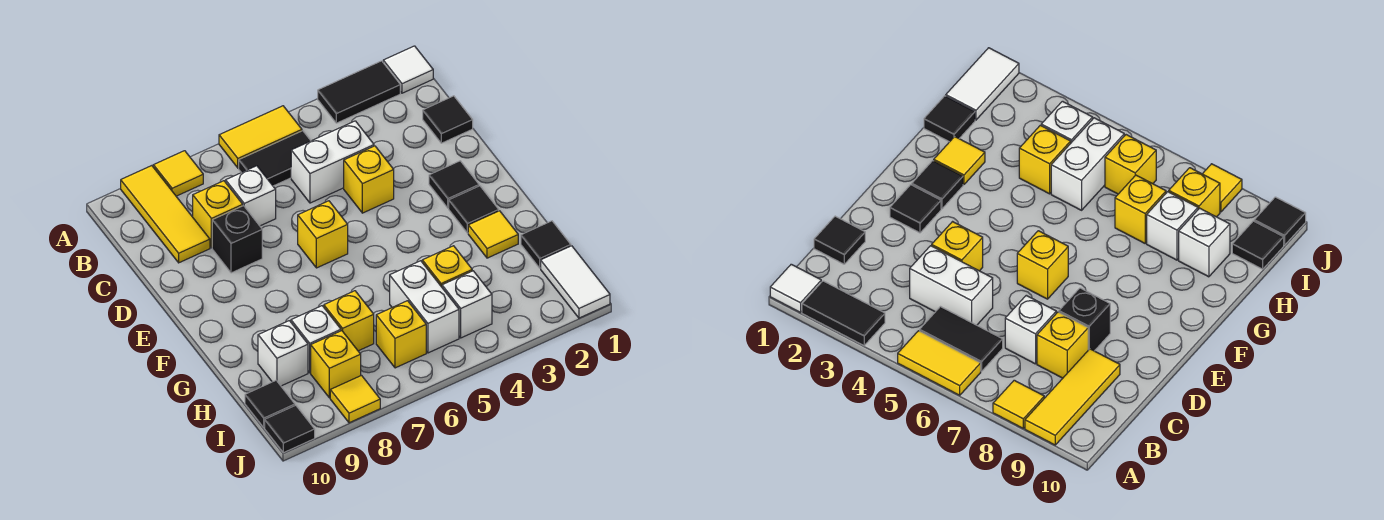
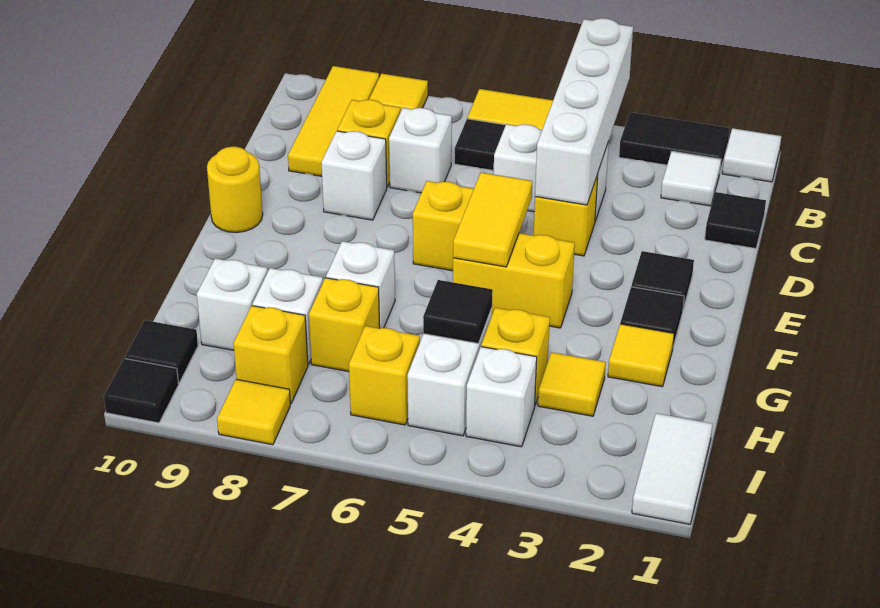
none -> white brick A4:D4 level 2
none -> white tile B2 level 1
black brick D8 level 1 -> white brick D8 level 1
none -> yellow tile E5:F5 level 2
none -> yellow round brick E10 level 1
none -> yellow brick F4:F5 level 1
none -> white brick G7 level 1
black tile H1 level 1 -> black tile H5 level 2
none -> yellow tile H3 level 1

━━━━━━━━━━━━━━━━━━━━

What this task involves:
Repeat the full set of records exactly, and output no pictures.

Worked solution:
none -> white brick A4:D4 level 2
none -> white tile B2 level 1
black brick D8 level 1 -> white brick D8 level 1
none -> yellow tile E5:F5 level 2
none -> yellow round brick E10 level 1
none -> yellow brick F4:F5 level 1
none -> white brick G7 level 1
black tile H1 level 1 -> black tile H5 level 2
none -> yellow tile H3 level 1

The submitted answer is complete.